Retype word for word the stretch of entries below from the line that has "none -> cyan plate F1:G2 level 1" through the line that has "none -> cyan cone B9 level 3", and omit the pictures.

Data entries
== Segment start ==

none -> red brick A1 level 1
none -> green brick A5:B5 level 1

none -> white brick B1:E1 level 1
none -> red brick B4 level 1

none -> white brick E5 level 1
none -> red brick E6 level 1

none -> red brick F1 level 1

== Segment end ==
== Segment start ==

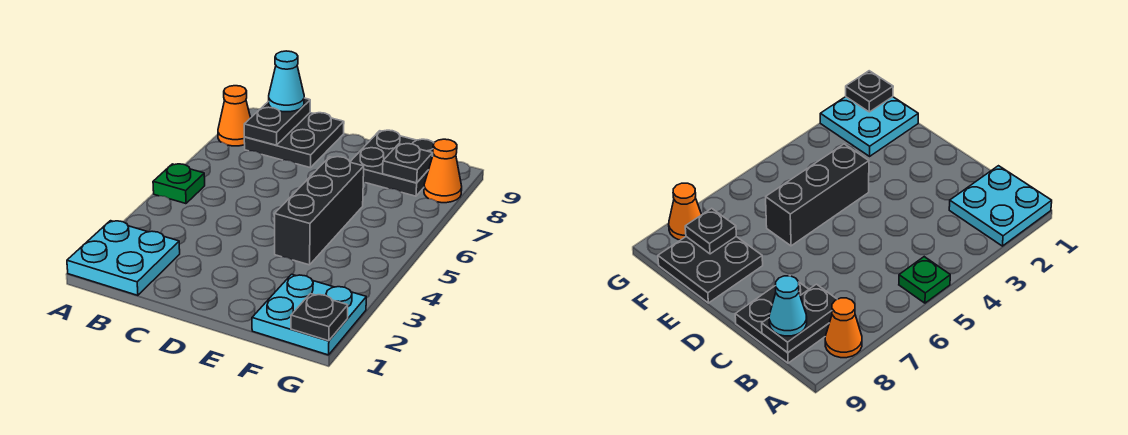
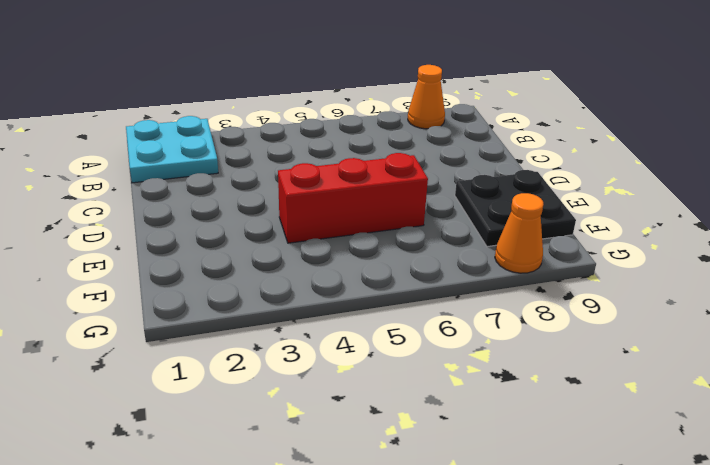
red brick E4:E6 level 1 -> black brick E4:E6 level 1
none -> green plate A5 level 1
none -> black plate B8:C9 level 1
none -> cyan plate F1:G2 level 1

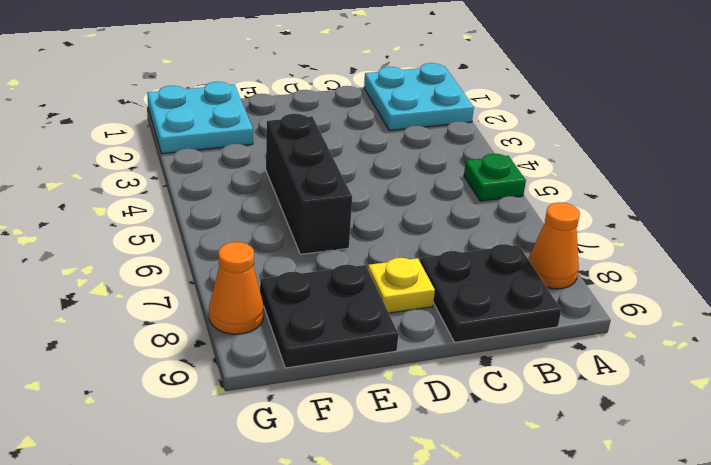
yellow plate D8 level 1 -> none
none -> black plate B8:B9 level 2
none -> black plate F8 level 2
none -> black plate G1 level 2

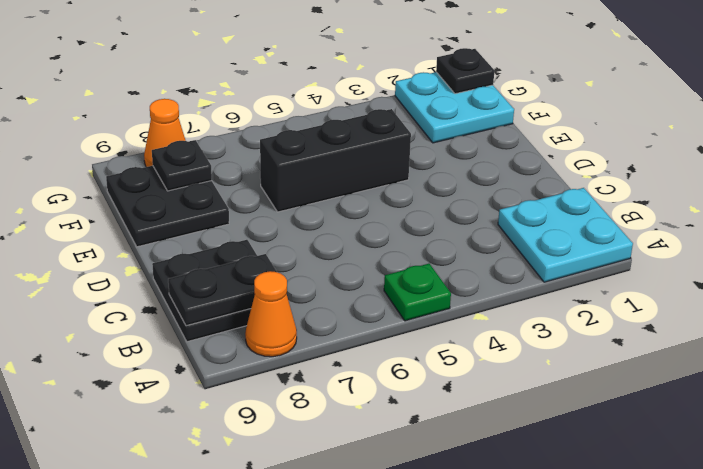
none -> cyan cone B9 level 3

== Segment end ==

▶ _SOLUTION TO THIS EXERCISE_
none -> cyan plate F1:G2 level 1

yellow plate D8 level 1 -> none
none -> black plate B8:B9 level 2
none -> black plate F8 level 2
none -> black plate G1 level 2

none -> cyan cone B9 level 3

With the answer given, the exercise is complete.